- _WHAT NEEDS TO BE DONE_
Copy out every line of the data that has the word "none" somewhere in it.
[Opening AVAILABLE RECORDS section]
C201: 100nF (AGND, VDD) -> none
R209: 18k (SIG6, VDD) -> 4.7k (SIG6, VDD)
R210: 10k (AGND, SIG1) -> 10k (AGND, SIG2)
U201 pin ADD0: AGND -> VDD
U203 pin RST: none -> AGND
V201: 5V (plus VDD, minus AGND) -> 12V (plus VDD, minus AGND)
[Closing AVAILABLE RECORDS section]
[Opening AVAILABLE RECORDS section]
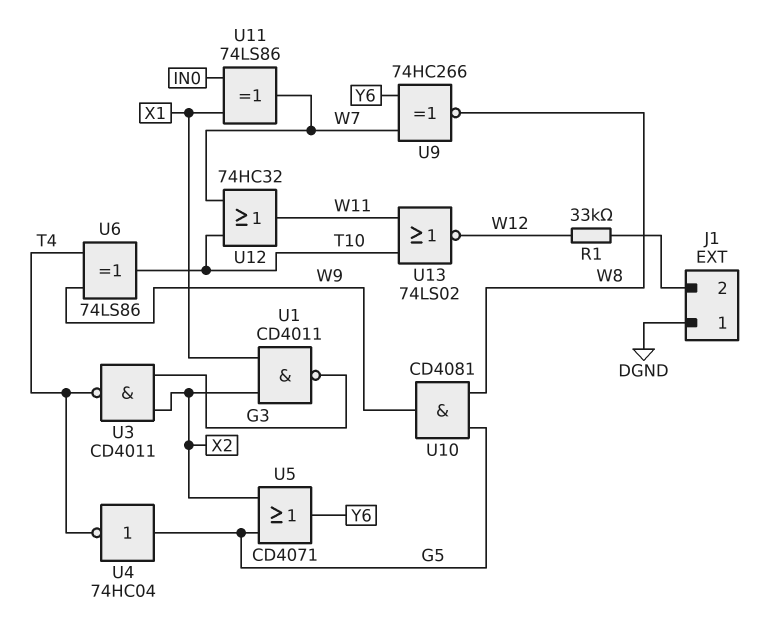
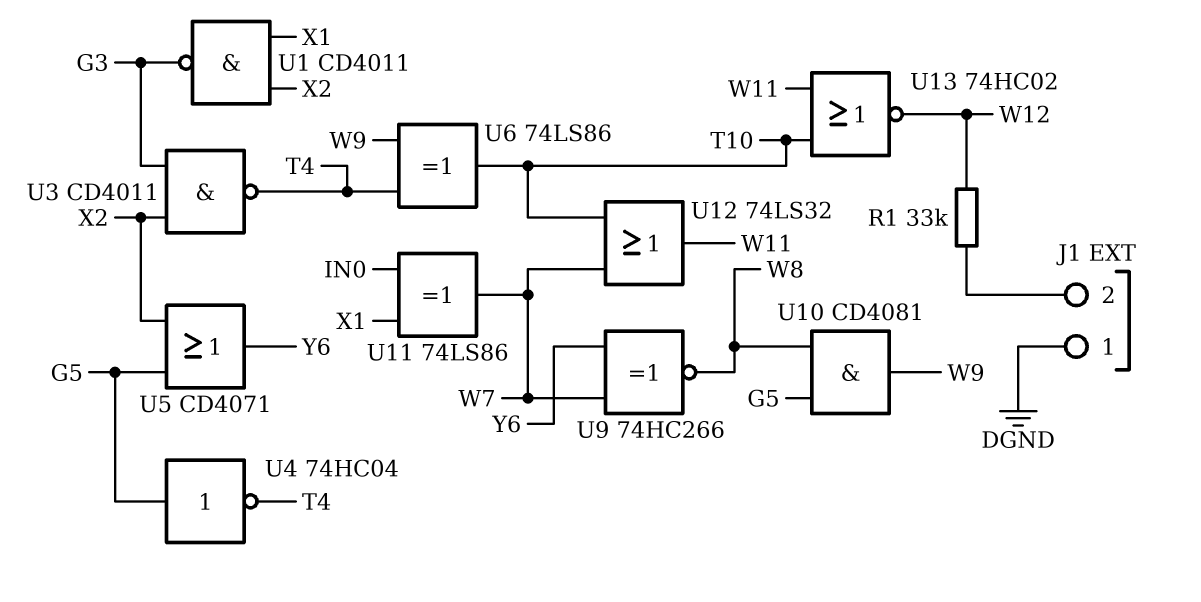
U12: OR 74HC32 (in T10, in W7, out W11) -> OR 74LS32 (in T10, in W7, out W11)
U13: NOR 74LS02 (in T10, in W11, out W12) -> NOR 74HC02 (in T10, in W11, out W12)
[Closing AVAILABLE RECORDS section]
- _OUTPUT OF THE EXERCISE_
C201: 100nF (AGND, VDD) -> none
U203 pin RST: none -> AGND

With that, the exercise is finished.